* How to complete this task: Would you output the entries below only from the line containing "none -> black 1x1 brick [572,57,621,128]" through the line containing "black 1x3 brick [355,153,436,279]", exactly as they stand and with both ends included?

* Data:
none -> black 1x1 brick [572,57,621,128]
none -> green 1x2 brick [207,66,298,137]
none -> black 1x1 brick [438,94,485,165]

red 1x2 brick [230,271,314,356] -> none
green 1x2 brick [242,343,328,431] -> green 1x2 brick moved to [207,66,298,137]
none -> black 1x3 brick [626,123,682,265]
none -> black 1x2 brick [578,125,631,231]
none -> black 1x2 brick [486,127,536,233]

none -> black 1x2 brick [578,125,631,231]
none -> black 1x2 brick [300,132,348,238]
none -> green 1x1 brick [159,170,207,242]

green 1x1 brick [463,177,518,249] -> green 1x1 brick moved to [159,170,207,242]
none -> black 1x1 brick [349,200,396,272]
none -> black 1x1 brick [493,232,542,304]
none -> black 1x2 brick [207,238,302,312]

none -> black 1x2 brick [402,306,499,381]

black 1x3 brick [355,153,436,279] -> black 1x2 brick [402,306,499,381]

---

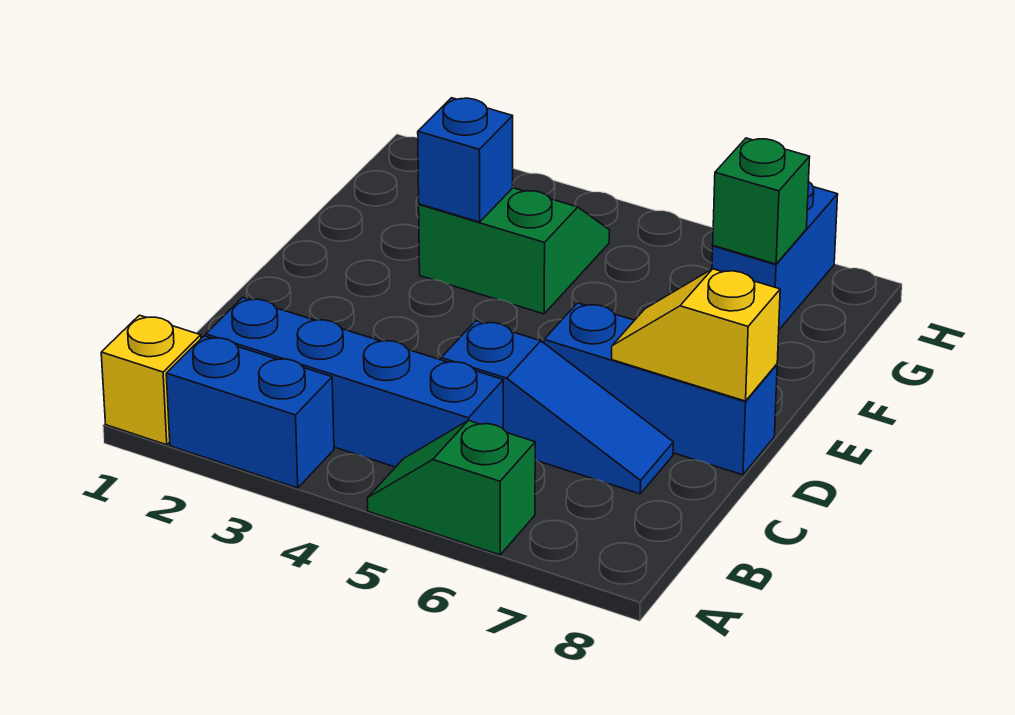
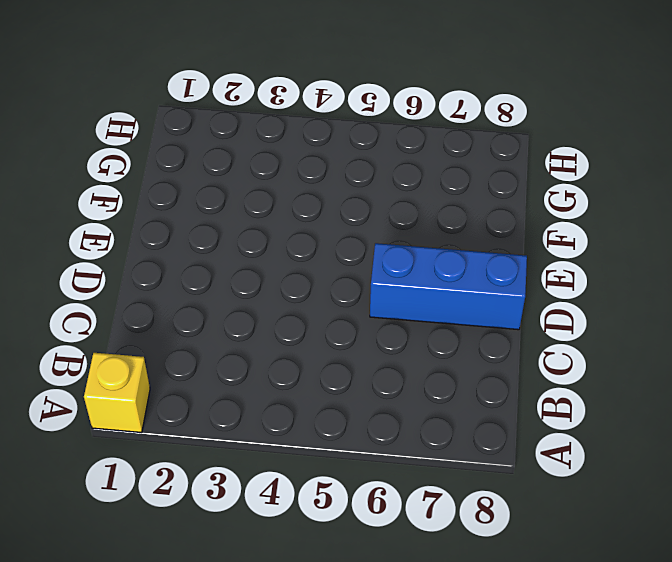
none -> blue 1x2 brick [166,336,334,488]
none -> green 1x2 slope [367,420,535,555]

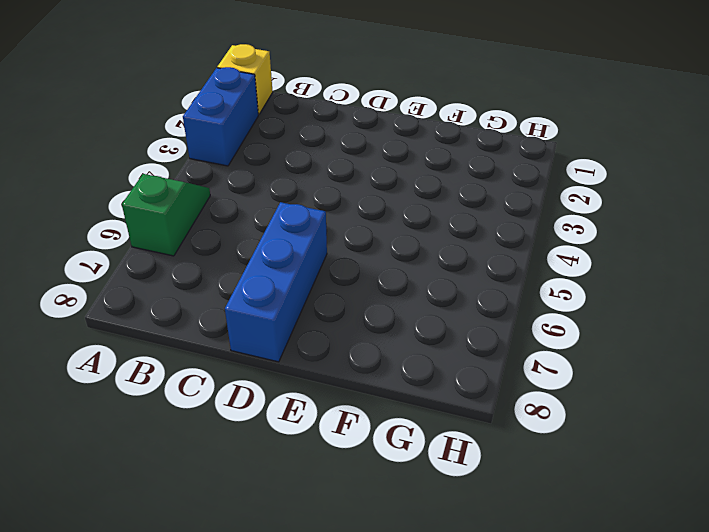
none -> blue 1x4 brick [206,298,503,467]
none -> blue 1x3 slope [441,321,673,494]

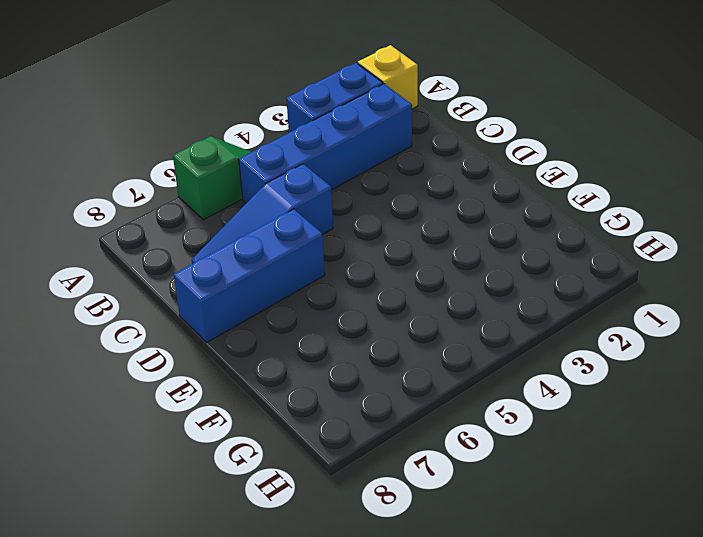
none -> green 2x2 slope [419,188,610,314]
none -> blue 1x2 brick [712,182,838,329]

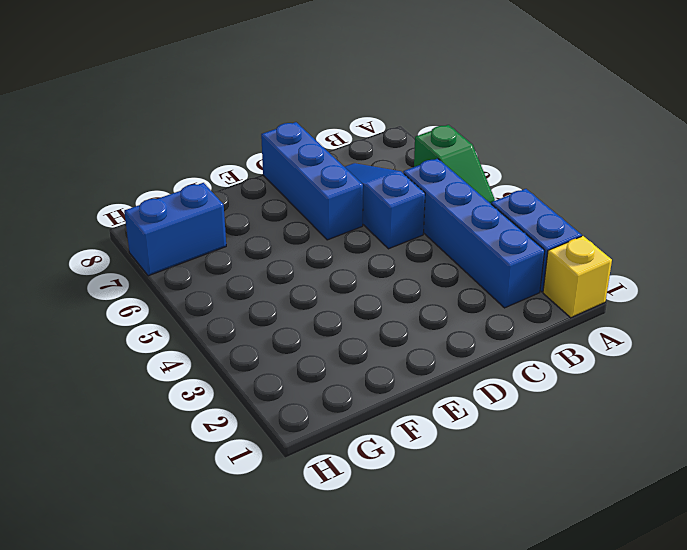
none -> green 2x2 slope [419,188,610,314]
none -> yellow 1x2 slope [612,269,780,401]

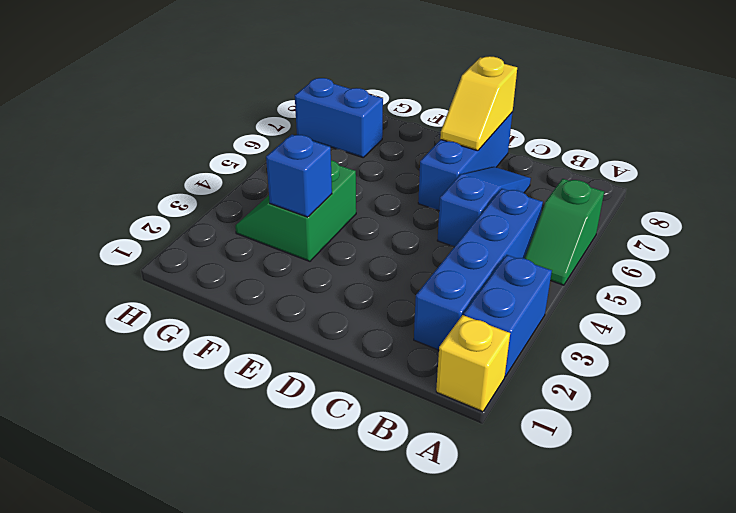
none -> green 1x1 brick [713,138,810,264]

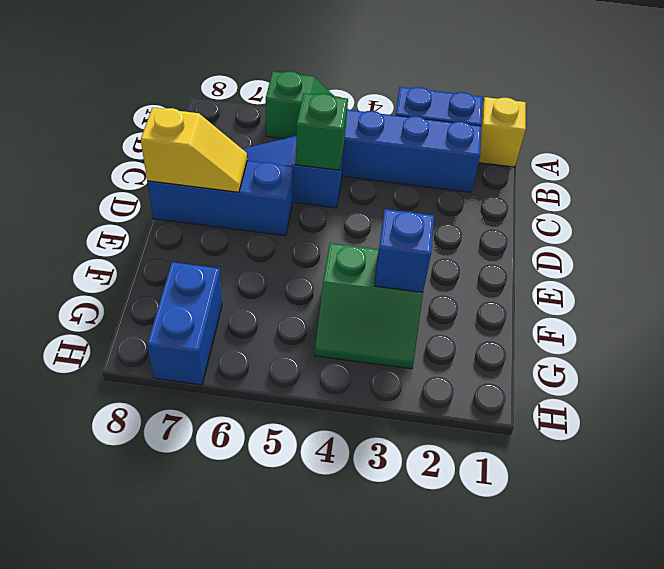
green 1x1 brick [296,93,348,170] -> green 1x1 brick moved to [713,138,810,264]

* Output of the exercise:
none -> black 1x1 brick [572,57,621,128]
none -> green 1x2 brick [207,66,298,137]
none -> black 1x1 brick [438,94,485,165]

red 1x2 brick [230,271,314,356] -> none
green 1x2 brick [242,343,328,431] -> green 1x2 brick moved to [207,66,298,137]
none -> black 1x3 brick [626,123,682,265]
none -> black 1x2 brick [578,125,631,231]
none -> black 1x2 brick [486,127,536,233]

none -> black 1x2 brick [578,125,631,231]
none -> black 1x2 brick [300,132,348,238]
none -> green 1x1 brick [159,170,207,242]

green 1x1 brick [463,177,518,249] -> green 1x1 brick moved to [159,170,207,242]
none -> black 1x1 brick [349,200,396,272]
none -> black 1x1 brick [493,232,542,304]
none -> black 1x2 brick [207,238,302,312]

none -> black 1x2 brick [402,306,499,381]

black 1x3 brick [355,153,436,279] -> black 1x2 brick [402,306,499,381]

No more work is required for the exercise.